=== Provided entries ===
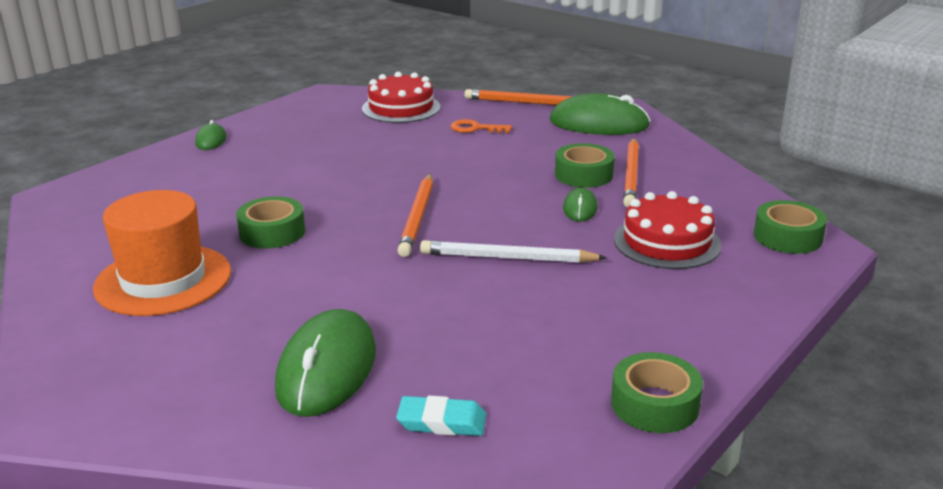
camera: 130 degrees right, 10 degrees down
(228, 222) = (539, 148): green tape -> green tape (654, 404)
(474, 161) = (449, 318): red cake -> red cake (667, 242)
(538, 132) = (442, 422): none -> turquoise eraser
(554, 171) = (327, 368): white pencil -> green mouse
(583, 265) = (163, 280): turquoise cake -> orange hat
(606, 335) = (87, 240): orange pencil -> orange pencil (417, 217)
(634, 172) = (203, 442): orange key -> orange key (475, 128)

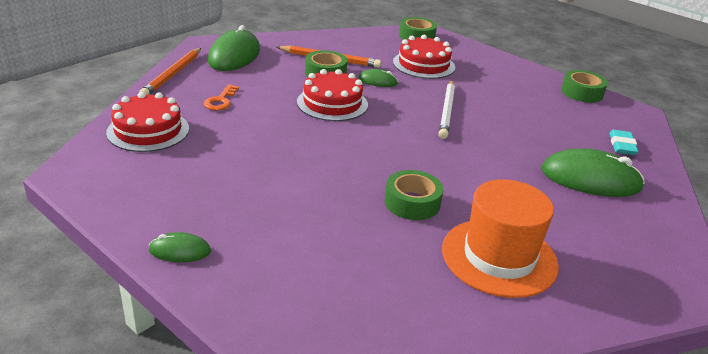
camera: 90 degrees left, 5 degrees up
(417, 217) = (388, 137): orange pencil -> none
(496, 182) = (332, 103): none -> red cake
===
Across the entries above, how many lines include "degrees"? State only that number.

2